----- DATA SECTION

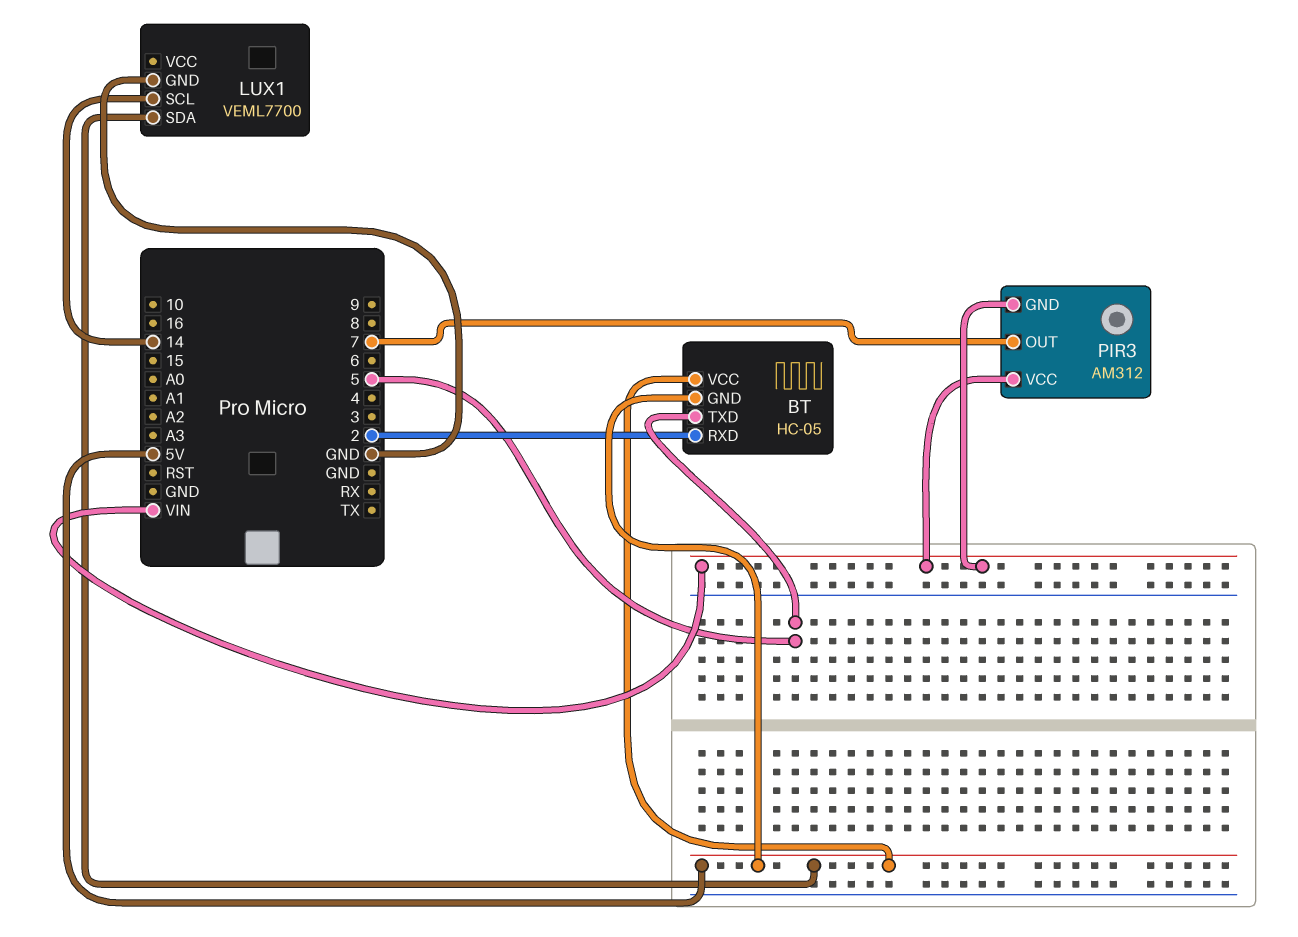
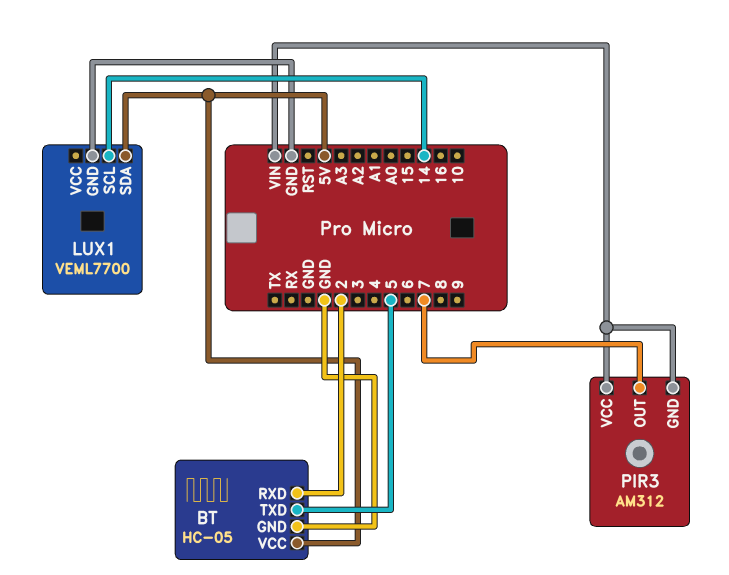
BT pin GND: 5V -> GND

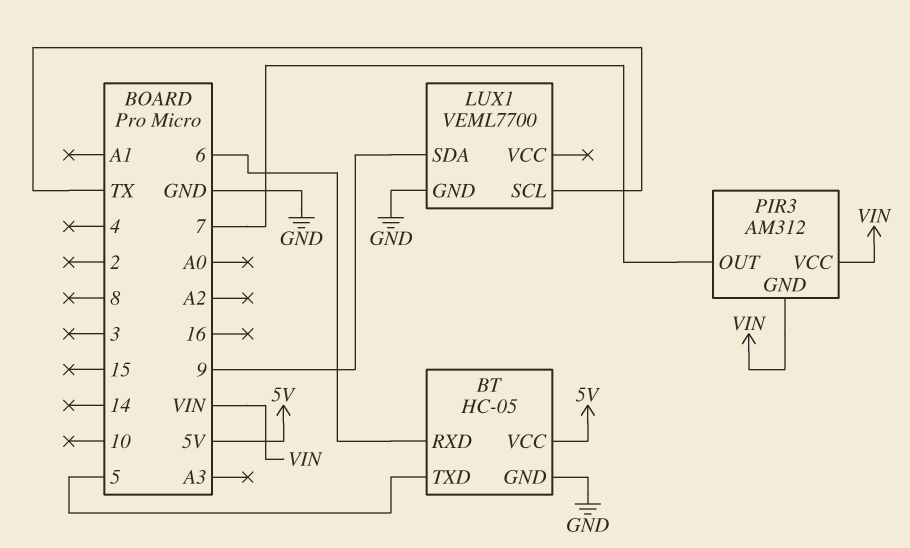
BT pin RXD: 2 -> 6
LUX1 pin SCL: 14 -> TX
LUX1 pin SDA: 5V -> 9

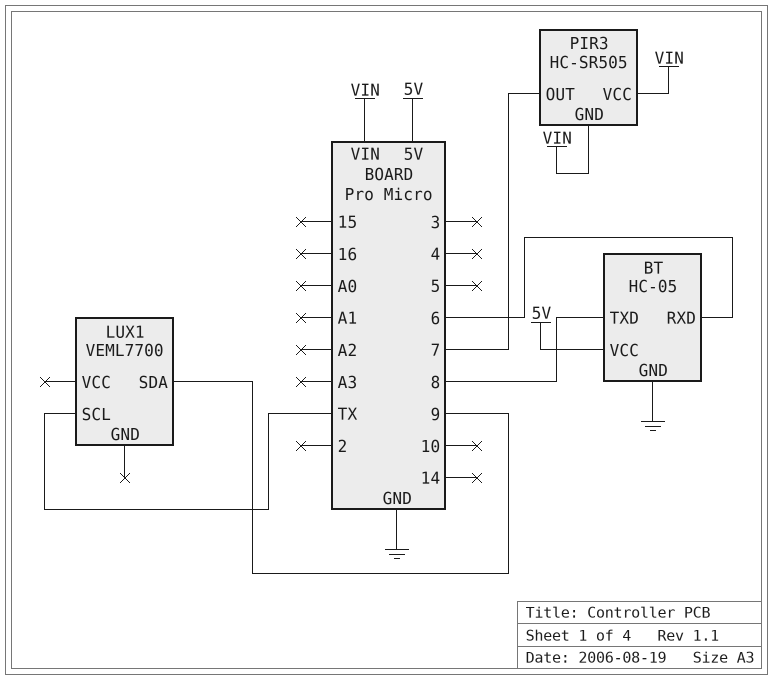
BT pin TXD: 5 -> 8
LUX1 pin GND: GND -> none
PIR3: AM312 -> HC-SR505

----------

_TASK GOAL_
Leaving out the pictures, return the records exactly as given.

_TASK ANSWER_
BT pin GND: 5V -> GND

BT pin RXD: 2 -> 6
LUX1 pin SCL: 14 -> TX
LUX1 pin SDA: 5V -> 9

BT pin TXD: 5 -> 8
LUX1 pin GND: GND -> none
PIR3: AM312 -> HC-SR505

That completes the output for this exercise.